- Opening Delimiter -

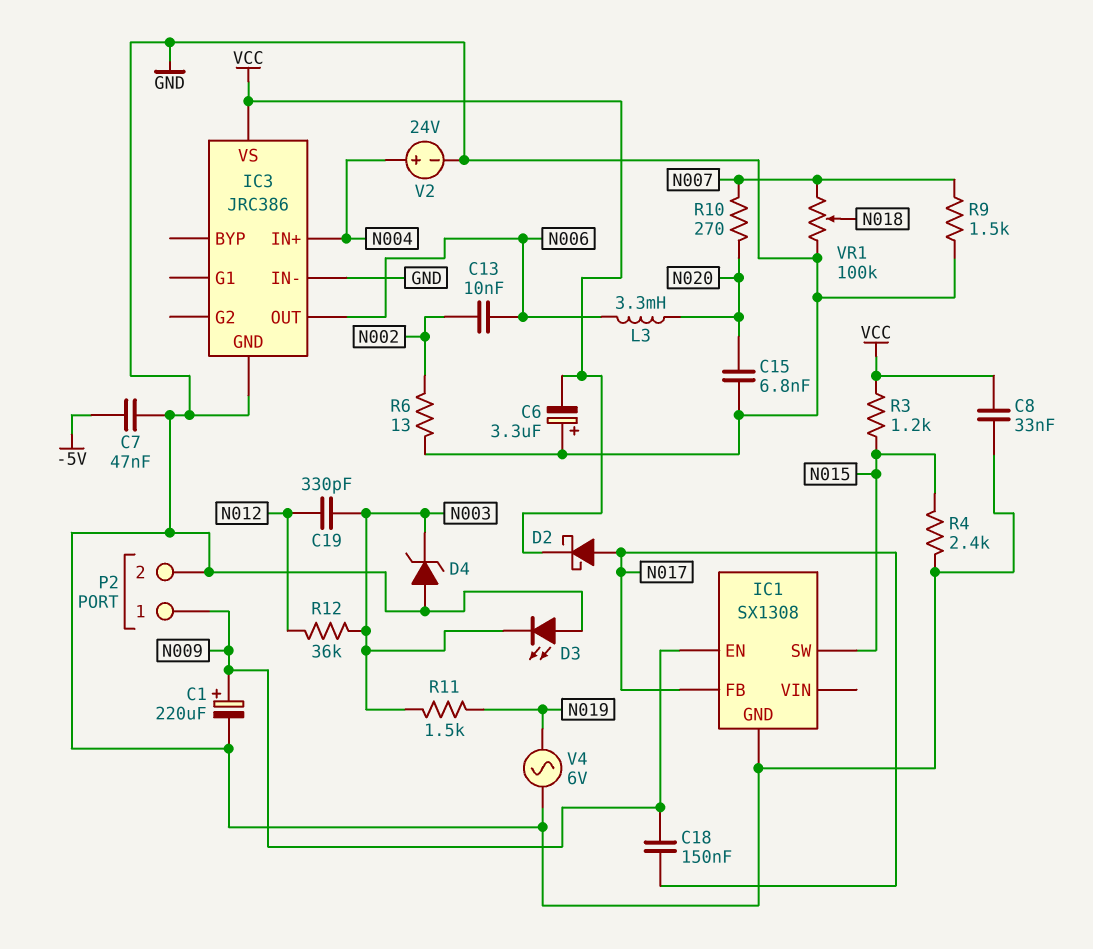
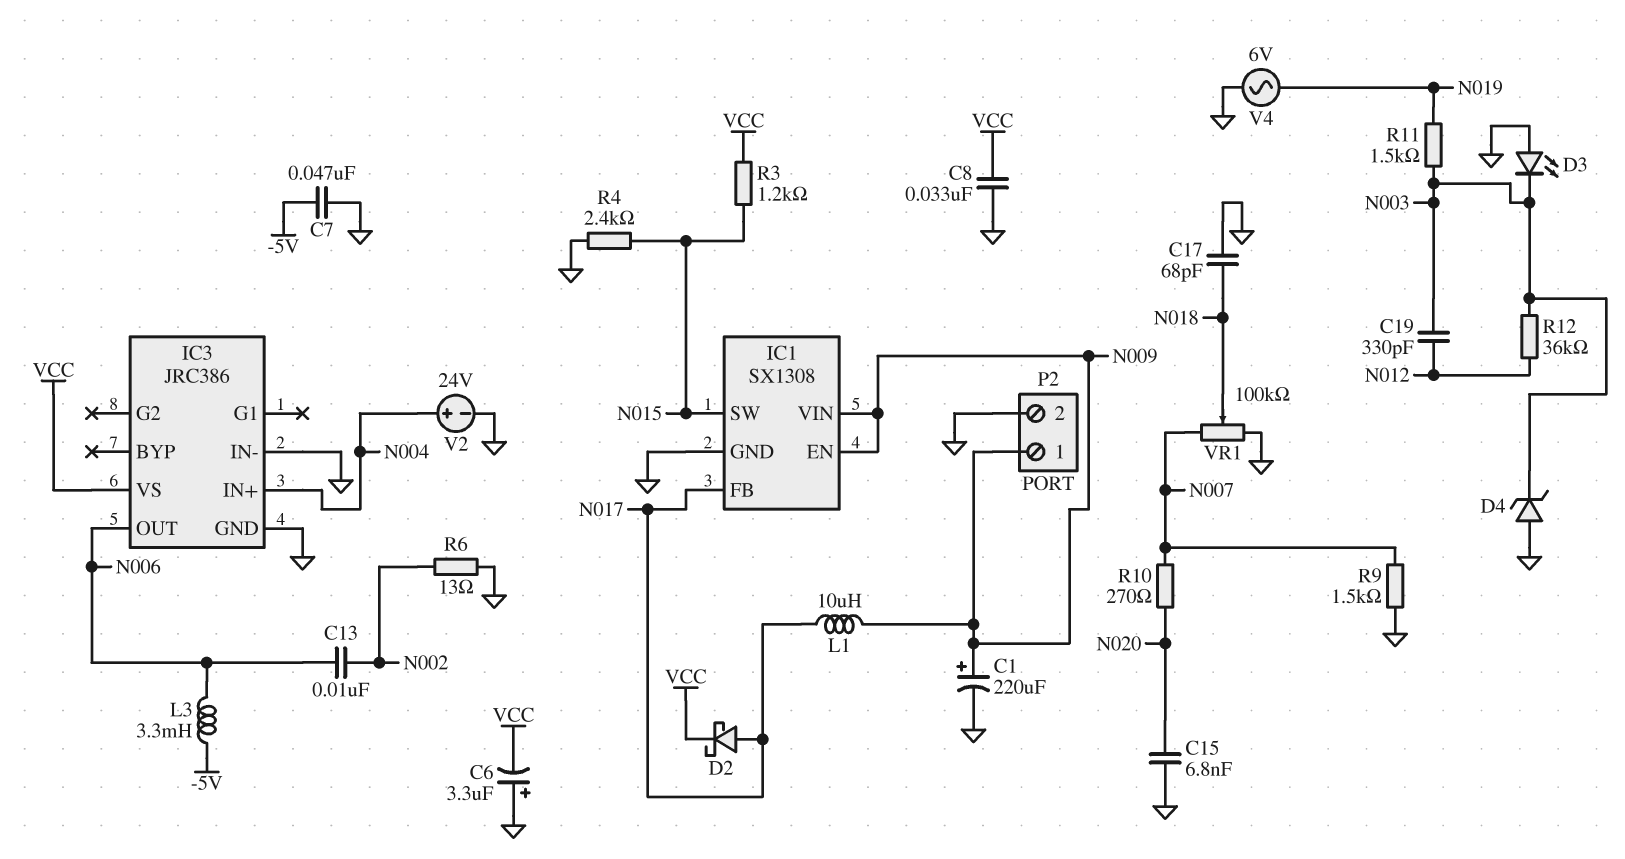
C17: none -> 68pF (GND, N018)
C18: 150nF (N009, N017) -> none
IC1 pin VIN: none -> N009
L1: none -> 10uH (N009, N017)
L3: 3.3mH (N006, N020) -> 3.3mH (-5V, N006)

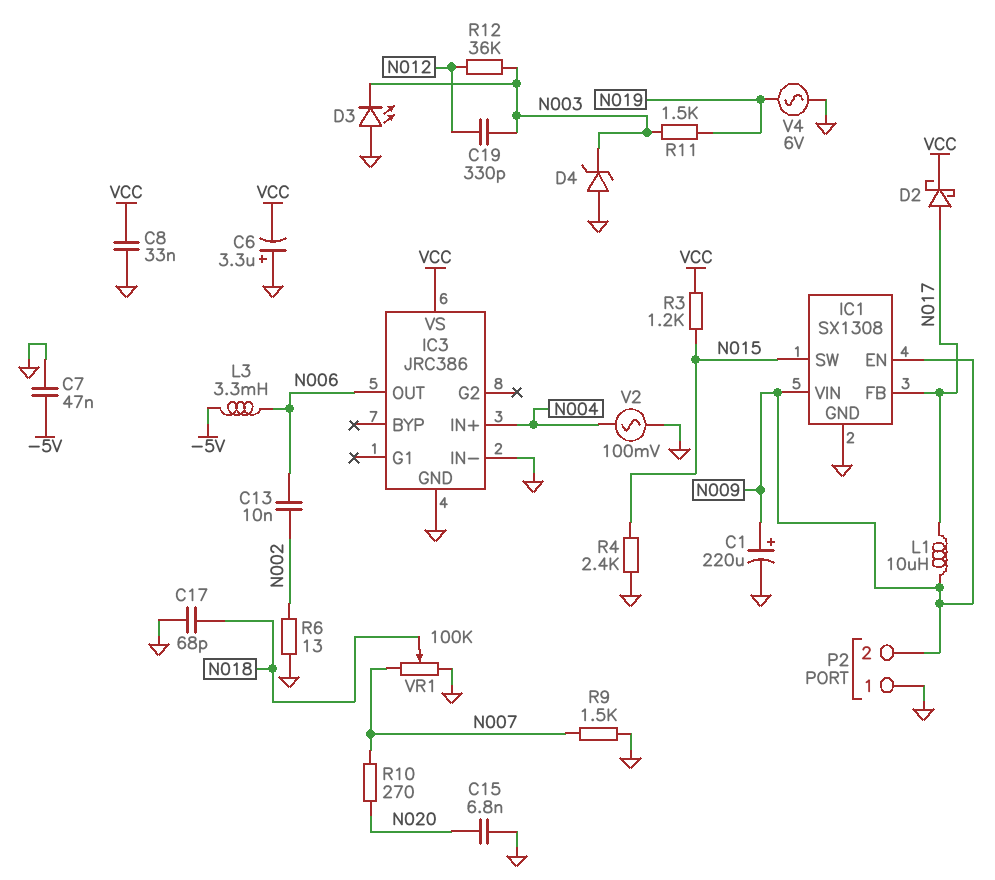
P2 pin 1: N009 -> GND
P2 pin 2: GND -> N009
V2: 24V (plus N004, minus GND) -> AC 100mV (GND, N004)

- Closing Delimiter -

▶ Brief
Starting at the line that contains "IC1 pin VIN: none -> N009", write out every line through the final line of the entries, word for word; skip any pictures.

▶ Solution
IC1 pin VIN: none -> N009
L1: none -> 10uH (N009, N017)
L3: 3.3mH (N006, N020) -> 3.3mH (-5V, N006)

P2 pin 1: N009 -> GND
P2 pin 2: GND -> N009
V2: 24V (plus N004, minus GND) -> AC 100mV (GND, N004)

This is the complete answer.